From the records below, pull each line that has "purple".

BEGIN

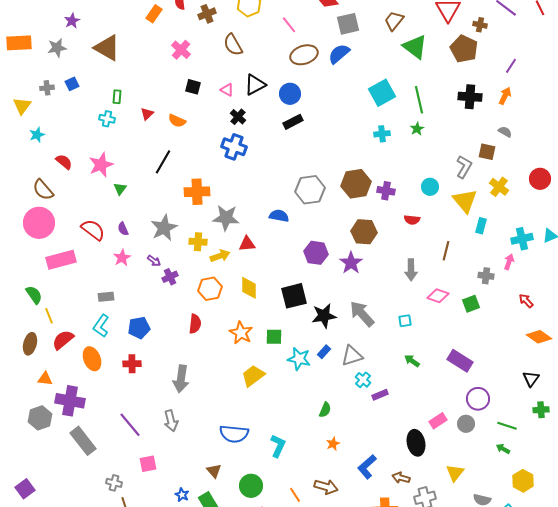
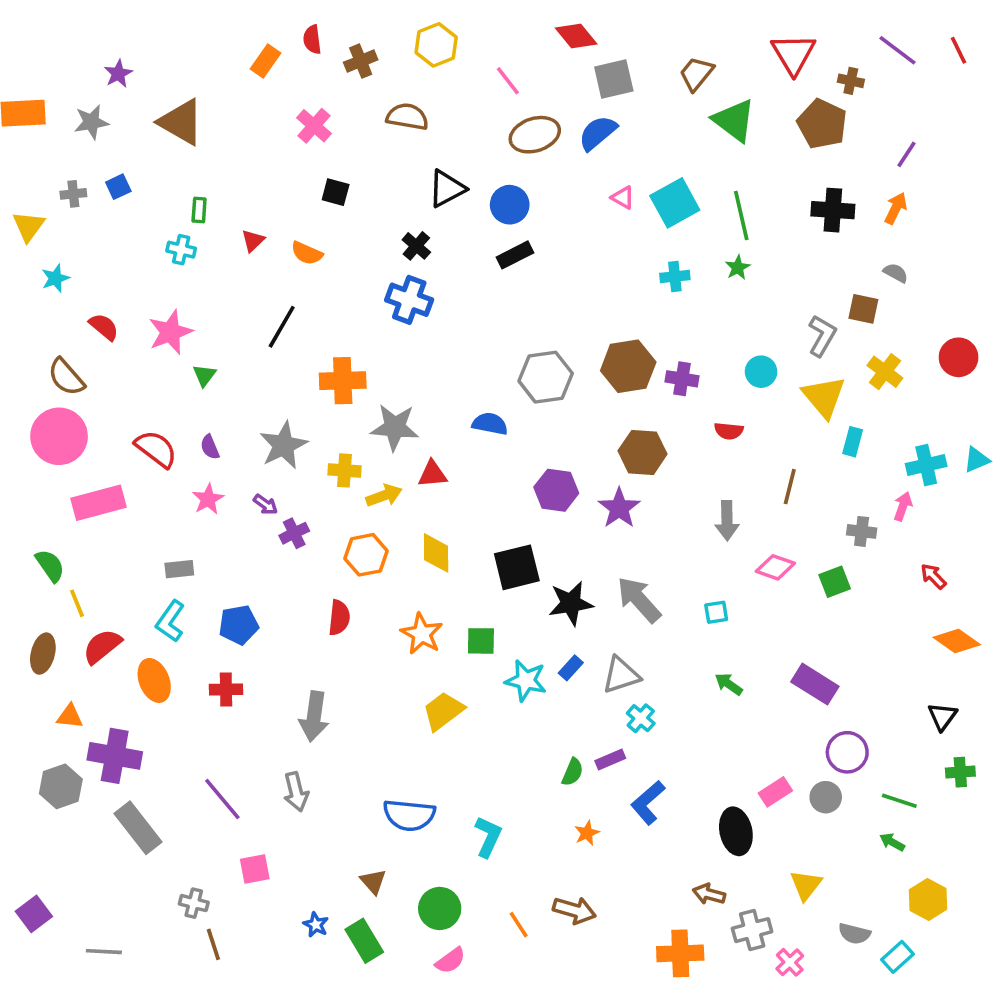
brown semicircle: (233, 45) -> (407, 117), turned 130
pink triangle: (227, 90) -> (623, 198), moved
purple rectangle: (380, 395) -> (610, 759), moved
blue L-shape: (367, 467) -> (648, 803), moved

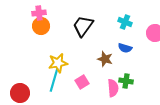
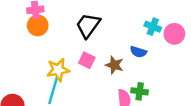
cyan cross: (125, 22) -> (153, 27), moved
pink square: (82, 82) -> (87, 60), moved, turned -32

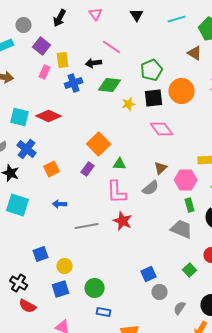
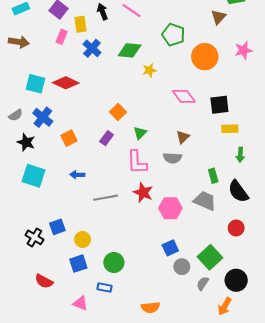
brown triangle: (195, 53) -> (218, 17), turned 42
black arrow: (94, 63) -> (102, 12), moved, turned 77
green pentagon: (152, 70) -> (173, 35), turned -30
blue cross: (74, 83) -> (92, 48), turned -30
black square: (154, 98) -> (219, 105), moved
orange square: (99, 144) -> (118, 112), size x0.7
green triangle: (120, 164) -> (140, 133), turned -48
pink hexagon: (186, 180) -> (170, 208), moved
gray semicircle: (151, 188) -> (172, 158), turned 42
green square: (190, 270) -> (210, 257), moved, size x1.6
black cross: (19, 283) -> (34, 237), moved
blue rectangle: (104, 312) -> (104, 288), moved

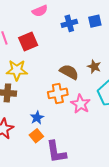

END
BEGIN

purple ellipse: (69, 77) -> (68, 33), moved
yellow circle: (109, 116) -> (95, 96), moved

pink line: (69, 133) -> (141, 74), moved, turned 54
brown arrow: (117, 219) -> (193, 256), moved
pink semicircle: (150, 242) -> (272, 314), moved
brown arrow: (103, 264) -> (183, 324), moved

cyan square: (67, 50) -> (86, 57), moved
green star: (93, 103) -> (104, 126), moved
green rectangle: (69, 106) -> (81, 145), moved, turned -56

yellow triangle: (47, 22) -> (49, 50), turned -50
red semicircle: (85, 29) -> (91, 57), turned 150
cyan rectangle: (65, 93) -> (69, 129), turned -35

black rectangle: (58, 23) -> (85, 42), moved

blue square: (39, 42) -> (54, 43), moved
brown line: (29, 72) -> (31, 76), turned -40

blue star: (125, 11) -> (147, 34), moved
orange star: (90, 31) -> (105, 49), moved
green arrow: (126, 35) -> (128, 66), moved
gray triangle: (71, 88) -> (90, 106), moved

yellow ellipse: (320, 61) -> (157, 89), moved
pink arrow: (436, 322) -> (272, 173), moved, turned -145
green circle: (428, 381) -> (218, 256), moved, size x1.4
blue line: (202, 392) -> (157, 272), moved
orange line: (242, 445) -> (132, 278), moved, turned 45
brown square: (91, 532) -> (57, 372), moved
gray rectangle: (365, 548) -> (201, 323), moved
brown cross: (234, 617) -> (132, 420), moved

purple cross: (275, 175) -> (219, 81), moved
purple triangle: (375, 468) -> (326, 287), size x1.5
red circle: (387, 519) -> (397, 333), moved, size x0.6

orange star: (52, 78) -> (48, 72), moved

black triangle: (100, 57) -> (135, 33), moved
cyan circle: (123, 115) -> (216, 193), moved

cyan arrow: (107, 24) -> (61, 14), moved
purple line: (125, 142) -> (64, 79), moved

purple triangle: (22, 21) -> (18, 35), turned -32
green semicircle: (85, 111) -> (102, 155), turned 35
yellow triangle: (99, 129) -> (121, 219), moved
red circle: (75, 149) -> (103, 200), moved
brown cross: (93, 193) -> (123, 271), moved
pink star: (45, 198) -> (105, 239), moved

END

■ **RESPONSE BOX**
purple rectangle: (380, 395) -> (610, 759), moved
purple ellipse: (69, 77) -> (68, 33), moved
purple cross: (275, 175) -> (219, 81), moved
purple triangle: (375, 468) -> (326, 287), size x1.5
purple line: (125, 142) -> (64, 79), moved
purple triangle: (22, 21) -> (18, 35), turned -32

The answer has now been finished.